ASSIGNMENT
Omit any picture, and return the remaining data exactly as written.

Extracted data entries
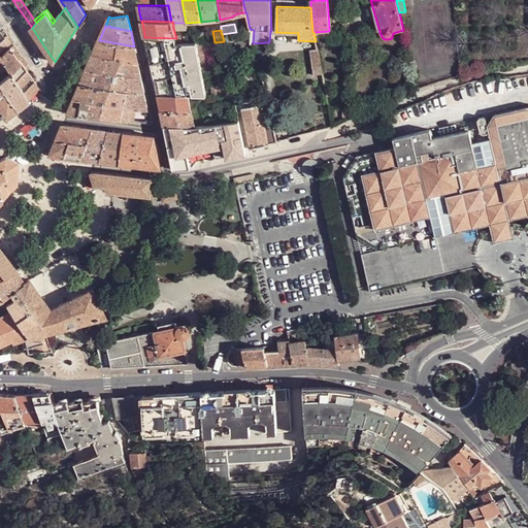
[(0,60),(10,74),(27,98),(27,97),(37,85),(29,71),(31,69),(14,43),(9,47),(1,56),(0,54),(0,50),(12,41),(8,34),(5,36),(0,39),(0,60)]
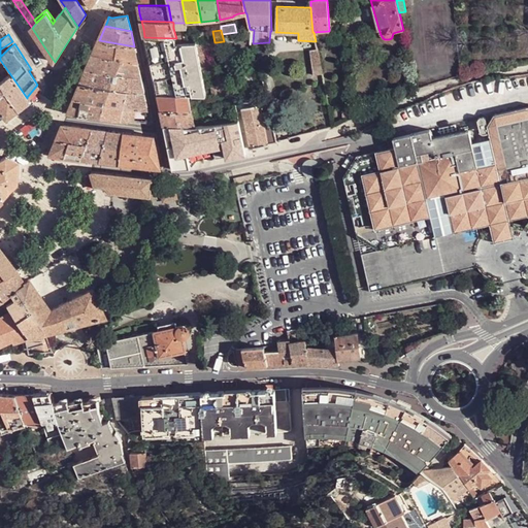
[(176,44),(175,38),(144,37),(152,66),(158,95),(189,96),(197,96),(206,96),(196,42),(182,43),(176,44)]
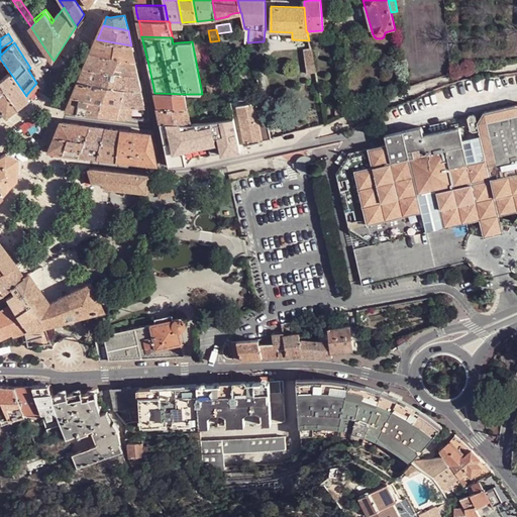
[(119,60),(114,72),(138,76),(131,45),(97,39),(94,46),(90,55),(119,60)]
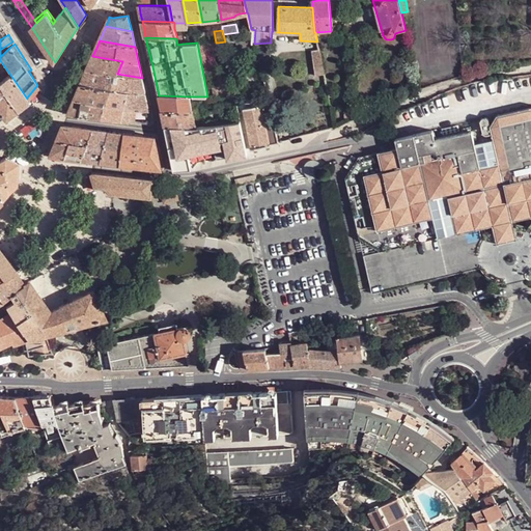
[(319,50),(311,51),(315,76),(320,75),(325,75),(319,50)]
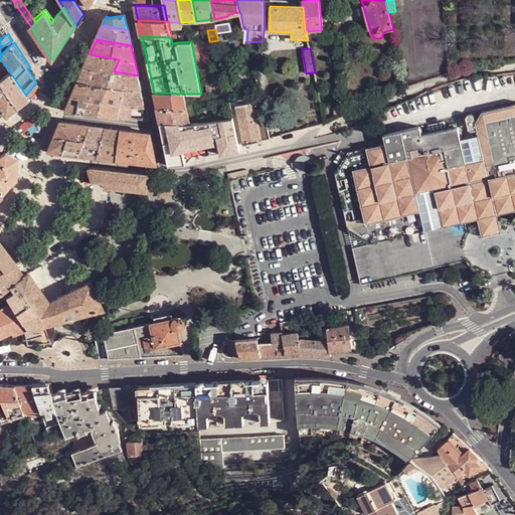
[(88,60),(84,67),(114,71),(119,59),(90,54),(88,60)]
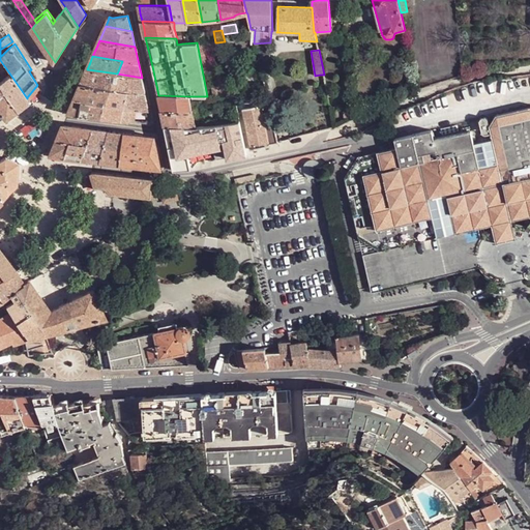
[(112,88),(128,91),(145,93),(142,78),(117,74),(87,69),(84,77),(81,83),(112,88)]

TASK SOLUTION
[(0,60),(10,74),(27,98),(27,97),(37,85),(29,71),(31,69),(14,43),(9,47),(1,56),(0,54),(0,50),(12,41),(8,34),(5,36),(0,39),(0,60)]
[(176,44),(175,38),(144,37),(152,66),(158,95),(189,96),(197,96),(206,96),(196,42),(182,43),(176,44)]
[(119,60),(114,72),(138,76),(131,45),(97,39),(94,46),(90,55),(119,60)]
[(319,50),(311,51),(315,76),(320,75),(325,75),(319,50)]
[(88,60),(84,67),(114,71),(119,59),(90,54),(88,60)]
[(112,88),(128,91),(145,93),(142,78),(117,74),(87,69),(84,77),(81,83),(112,88)]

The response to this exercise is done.